(Exercise details):
Going line by line through the entries, count those containing "white" and state only the result.

*** Data extracts

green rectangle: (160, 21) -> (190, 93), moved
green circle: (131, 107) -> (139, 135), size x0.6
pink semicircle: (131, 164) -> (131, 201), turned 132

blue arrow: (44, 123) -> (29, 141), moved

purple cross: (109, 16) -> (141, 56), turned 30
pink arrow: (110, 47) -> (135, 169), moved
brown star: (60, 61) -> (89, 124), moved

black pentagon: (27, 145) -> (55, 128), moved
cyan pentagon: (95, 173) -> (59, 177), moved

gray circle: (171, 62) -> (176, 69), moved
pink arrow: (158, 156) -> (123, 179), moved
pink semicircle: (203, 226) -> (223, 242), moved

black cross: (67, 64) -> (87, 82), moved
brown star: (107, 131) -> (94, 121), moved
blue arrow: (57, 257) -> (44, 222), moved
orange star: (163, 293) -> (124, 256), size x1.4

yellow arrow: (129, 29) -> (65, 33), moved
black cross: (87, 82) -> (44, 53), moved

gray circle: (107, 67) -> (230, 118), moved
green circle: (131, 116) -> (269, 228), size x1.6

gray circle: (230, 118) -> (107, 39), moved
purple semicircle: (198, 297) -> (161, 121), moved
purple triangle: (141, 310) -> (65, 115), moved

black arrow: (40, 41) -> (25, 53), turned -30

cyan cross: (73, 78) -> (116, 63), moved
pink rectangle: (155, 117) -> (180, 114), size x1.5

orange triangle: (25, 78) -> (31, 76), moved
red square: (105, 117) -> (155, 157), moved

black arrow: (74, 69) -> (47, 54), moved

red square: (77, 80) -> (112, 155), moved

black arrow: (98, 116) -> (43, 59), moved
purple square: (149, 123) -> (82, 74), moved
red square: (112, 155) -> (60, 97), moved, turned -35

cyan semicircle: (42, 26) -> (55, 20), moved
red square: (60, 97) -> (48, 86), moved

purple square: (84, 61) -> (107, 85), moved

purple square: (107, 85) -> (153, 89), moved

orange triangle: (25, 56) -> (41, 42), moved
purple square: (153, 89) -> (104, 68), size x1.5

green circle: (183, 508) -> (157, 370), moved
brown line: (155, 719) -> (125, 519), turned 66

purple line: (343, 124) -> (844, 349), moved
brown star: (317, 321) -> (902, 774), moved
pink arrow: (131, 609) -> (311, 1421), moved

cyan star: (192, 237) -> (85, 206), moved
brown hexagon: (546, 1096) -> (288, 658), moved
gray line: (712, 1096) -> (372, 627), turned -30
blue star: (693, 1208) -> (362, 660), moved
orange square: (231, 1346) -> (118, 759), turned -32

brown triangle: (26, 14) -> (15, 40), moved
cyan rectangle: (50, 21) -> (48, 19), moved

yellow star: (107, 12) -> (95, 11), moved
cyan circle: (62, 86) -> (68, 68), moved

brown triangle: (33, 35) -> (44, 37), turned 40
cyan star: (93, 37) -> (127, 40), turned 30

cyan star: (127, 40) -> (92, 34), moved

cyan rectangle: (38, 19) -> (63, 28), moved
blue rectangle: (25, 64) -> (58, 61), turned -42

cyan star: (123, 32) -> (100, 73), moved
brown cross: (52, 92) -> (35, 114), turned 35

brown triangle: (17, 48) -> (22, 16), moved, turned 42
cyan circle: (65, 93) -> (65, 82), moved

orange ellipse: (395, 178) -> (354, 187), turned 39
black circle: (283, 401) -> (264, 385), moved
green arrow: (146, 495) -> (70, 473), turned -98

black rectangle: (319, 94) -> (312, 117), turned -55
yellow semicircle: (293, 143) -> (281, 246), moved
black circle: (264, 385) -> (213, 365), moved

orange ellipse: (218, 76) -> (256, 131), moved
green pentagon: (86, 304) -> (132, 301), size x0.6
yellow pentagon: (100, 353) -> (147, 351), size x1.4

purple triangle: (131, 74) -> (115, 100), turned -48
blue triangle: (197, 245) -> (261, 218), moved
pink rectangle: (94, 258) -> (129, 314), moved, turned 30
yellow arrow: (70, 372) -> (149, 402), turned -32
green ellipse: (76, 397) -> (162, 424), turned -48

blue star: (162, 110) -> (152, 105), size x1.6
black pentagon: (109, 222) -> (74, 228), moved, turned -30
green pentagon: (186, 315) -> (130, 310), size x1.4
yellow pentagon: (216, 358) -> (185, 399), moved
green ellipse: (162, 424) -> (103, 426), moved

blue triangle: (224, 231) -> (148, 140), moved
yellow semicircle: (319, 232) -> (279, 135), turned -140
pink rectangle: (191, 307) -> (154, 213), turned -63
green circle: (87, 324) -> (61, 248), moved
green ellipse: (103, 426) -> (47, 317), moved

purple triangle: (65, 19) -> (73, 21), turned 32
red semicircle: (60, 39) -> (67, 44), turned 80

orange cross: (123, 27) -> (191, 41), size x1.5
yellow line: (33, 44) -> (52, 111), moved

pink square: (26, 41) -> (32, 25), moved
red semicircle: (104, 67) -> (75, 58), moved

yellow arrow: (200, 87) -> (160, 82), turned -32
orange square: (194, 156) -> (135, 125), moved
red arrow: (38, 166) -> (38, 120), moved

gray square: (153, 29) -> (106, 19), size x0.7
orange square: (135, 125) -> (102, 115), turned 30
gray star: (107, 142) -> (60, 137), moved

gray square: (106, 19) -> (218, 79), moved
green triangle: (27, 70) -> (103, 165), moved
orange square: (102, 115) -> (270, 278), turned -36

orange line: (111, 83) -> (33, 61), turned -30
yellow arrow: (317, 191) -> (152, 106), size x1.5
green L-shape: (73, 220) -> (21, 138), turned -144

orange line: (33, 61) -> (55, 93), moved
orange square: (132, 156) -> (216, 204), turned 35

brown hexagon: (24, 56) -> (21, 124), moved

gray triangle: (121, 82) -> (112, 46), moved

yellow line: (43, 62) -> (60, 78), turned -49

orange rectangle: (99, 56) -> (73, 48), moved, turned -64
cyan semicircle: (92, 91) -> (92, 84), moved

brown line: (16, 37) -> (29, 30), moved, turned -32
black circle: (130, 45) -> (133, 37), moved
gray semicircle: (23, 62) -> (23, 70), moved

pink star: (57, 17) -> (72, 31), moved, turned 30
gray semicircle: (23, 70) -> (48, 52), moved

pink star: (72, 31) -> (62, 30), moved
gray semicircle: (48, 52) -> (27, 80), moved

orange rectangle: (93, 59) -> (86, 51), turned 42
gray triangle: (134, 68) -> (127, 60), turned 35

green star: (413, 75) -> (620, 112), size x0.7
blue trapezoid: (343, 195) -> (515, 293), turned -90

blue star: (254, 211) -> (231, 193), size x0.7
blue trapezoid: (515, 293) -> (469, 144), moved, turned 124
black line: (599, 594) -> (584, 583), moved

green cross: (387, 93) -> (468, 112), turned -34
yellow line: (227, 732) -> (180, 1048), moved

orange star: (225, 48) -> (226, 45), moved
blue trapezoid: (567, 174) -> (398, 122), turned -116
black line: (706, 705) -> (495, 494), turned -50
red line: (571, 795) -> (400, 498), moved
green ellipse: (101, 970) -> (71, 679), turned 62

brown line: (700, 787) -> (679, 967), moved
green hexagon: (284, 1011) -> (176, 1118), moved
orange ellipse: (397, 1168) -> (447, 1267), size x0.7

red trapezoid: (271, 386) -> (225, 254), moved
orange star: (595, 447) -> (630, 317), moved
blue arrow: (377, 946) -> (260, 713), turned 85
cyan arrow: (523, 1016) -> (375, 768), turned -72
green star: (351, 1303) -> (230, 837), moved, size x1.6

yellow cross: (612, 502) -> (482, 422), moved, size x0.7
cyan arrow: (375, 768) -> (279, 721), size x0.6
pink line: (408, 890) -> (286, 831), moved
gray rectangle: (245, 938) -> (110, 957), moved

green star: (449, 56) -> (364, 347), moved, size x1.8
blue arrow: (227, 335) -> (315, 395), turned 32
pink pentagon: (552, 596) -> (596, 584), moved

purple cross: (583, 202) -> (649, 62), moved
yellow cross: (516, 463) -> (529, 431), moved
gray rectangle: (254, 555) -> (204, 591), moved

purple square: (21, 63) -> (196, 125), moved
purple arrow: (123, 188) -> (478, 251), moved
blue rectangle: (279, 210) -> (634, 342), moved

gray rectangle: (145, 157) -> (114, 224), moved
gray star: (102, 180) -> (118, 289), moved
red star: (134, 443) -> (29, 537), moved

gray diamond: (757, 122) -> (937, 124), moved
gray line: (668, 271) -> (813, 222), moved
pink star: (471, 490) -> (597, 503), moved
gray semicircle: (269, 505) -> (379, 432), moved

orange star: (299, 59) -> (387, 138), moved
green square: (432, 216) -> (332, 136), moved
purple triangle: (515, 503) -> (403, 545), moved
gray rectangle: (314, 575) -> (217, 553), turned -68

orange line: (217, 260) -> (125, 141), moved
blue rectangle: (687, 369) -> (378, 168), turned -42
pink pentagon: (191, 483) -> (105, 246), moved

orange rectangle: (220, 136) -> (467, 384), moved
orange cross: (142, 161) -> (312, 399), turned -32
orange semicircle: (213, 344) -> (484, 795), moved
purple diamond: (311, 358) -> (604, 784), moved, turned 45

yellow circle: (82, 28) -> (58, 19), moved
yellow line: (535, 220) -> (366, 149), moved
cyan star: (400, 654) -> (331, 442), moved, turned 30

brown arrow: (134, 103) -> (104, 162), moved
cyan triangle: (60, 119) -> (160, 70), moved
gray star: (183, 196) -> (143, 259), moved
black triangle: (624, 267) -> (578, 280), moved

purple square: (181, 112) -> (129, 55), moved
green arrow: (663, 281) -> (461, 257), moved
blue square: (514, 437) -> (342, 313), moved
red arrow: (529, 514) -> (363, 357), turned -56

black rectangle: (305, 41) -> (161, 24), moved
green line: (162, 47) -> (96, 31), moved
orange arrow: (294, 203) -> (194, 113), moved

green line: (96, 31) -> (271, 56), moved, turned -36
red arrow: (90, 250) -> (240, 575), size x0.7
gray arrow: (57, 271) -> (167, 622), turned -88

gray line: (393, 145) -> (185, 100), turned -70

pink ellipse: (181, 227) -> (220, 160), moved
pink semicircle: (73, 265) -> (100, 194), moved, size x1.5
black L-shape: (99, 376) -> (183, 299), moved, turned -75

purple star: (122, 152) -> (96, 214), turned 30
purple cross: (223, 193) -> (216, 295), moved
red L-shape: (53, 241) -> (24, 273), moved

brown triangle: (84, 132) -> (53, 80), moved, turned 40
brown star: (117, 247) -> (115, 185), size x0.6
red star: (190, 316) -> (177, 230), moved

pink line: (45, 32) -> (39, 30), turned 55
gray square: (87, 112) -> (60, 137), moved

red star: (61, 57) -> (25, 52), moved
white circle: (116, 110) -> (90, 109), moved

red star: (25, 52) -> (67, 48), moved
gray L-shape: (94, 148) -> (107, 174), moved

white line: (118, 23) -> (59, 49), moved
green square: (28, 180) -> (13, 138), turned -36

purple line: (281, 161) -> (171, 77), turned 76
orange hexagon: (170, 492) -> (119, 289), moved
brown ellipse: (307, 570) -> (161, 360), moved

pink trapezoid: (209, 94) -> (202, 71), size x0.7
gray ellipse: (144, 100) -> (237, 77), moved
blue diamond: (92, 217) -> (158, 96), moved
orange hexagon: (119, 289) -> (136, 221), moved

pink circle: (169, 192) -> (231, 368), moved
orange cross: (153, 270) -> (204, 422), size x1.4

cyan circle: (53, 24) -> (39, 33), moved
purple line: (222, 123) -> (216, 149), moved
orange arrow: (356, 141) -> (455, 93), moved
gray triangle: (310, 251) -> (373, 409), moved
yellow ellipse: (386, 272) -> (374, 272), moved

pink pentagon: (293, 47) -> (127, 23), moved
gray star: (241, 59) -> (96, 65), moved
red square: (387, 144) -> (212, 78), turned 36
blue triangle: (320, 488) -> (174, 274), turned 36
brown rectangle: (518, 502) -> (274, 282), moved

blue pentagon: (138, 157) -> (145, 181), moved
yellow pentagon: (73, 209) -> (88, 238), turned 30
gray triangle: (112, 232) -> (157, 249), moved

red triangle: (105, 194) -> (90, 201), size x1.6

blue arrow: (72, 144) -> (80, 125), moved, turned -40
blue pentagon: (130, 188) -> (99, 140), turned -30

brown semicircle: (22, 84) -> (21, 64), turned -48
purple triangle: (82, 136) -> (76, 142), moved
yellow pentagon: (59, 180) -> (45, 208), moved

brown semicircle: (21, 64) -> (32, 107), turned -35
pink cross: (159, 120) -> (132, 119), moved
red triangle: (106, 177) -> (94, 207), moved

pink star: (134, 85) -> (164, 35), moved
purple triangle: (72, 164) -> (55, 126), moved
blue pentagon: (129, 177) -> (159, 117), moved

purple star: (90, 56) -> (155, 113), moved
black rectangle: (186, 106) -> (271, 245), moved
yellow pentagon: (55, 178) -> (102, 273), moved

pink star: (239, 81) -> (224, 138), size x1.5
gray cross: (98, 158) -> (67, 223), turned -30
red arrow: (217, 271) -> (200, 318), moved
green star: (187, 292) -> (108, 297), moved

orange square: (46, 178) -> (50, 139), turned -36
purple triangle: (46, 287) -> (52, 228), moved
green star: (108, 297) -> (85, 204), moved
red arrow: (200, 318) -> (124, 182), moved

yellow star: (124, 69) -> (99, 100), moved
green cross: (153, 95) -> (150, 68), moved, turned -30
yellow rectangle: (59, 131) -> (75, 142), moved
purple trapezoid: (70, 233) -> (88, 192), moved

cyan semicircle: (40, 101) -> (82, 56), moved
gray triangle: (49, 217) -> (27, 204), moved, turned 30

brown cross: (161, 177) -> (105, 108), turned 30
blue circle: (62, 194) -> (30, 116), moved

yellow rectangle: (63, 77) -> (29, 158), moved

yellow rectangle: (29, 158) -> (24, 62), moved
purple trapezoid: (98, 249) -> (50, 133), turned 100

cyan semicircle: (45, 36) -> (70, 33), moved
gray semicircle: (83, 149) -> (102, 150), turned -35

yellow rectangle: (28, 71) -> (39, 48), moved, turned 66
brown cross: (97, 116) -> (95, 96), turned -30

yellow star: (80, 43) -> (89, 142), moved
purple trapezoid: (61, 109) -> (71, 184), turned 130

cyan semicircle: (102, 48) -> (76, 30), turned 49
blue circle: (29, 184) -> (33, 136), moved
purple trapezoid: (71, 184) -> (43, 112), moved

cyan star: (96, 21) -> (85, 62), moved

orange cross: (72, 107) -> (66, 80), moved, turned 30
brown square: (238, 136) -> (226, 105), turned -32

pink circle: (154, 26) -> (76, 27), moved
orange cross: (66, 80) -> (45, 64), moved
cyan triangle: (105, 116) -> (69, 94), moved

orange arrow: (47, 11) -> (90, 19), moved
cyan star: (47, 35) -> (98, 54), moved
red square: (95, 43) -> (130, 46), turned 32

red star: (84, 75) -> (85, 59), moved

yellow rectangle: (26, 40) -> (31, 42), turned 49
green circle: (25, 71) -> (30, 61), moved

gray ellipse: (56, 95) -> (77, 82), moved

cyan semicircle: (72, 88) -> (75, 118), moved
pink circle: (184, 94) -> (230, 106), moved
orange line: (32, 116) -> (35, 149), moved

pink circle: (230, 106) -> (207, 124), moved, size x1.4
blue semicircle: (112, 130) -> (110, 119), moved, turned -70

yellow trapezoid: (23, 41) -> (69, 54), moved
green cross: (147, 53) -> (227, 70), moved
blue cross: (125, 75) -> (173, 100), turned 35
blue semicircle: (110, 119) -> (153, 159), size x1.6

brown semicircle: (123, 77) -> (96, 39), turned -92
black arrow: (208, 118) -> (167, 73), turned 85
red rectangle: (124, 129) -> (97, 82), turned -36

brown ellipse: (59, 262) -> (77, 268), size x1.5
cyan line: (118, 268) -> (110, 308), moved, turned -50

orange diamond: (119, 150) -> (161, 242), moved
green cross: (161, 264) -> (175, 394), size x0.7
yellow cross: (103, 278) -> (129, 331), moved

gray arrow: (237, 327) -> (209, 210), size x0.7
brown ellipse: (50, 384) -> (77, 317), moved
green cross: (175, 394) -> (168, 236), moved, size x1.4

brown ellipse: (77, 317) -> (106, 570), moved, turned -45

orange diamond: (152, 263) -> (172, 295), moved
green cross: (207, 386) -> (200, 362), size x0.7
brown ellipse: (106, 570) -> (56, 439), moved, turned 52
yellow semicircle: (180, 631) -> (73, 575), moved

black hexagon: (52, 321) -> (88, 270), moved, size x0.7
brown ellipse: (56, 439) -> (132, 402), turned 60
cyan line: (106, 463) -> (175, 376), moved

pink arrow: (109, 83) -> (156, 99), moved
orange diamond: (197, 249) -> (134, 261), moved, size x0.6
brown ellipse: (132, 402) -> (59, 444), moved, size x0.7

******

(Exercise solution):
2